Each line in the entries below that holds the word "pink" belongs in the answer.

(Object change descriptions)
------------------------

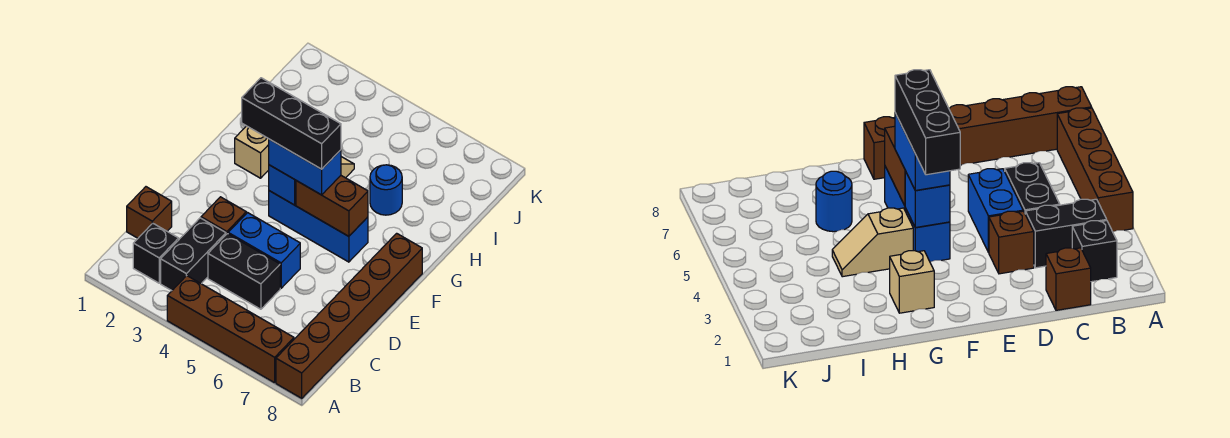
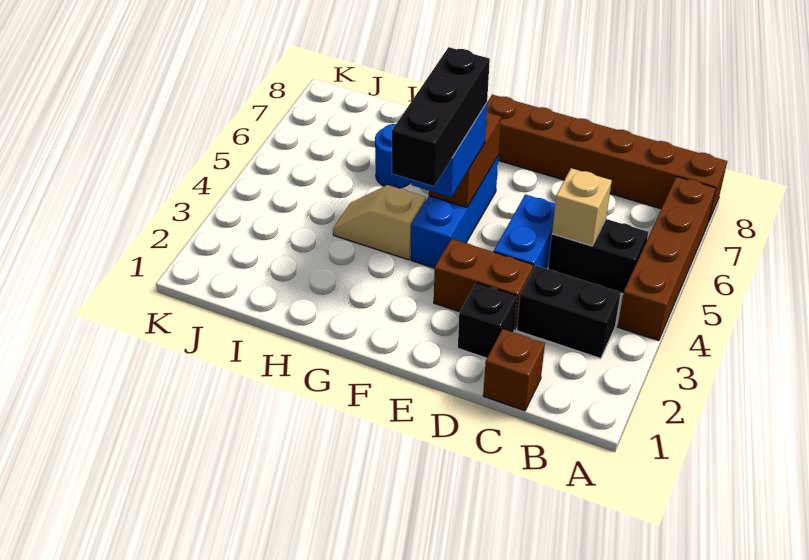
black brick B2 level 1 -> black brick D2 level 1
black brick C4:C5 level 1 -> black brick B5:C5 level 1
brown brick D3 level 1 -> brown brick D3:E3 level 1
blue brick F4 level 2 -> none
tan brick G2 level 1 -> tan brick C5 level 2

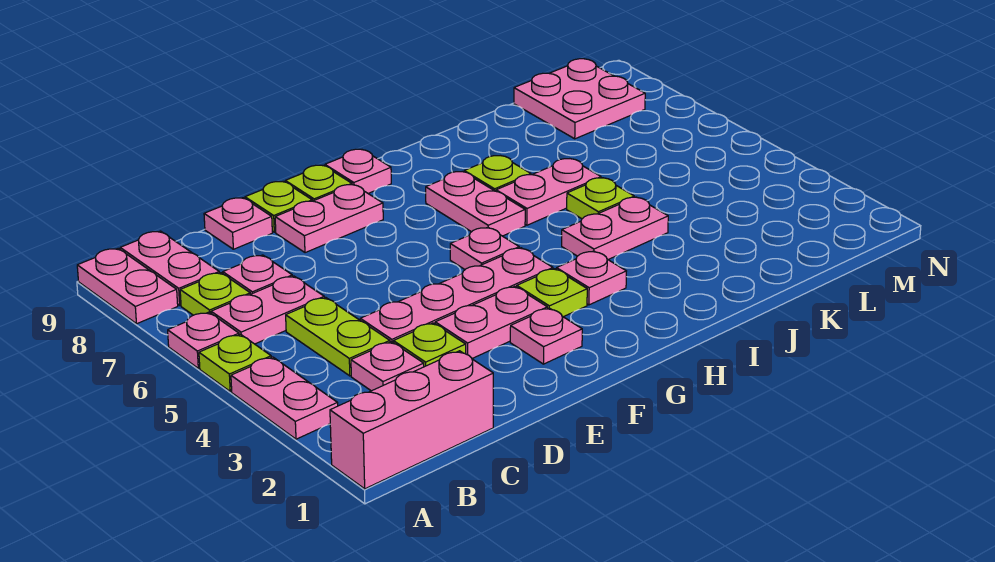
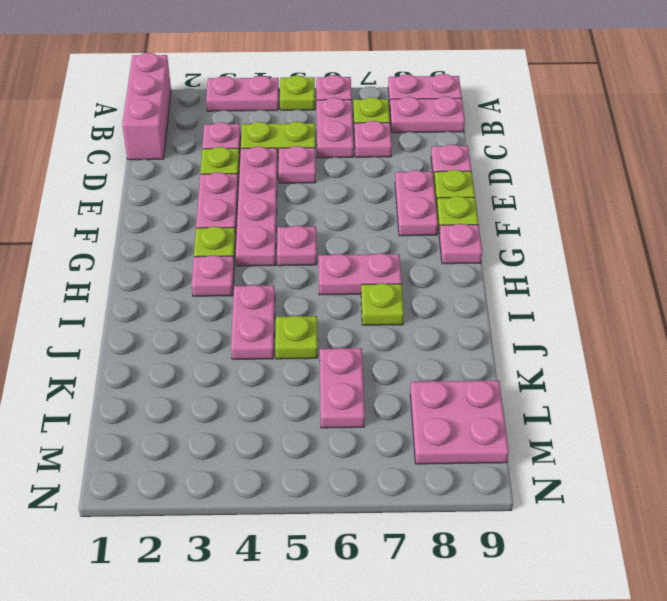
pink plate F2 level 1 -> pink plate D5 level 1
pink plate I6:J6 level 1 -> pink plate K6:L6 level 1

------------------------

- **Answer area**:
pink plate F2 level 1 -> pink plate D5 level 1
pink plate I6:J6 level 1 -> pink plate K6:L6 level 1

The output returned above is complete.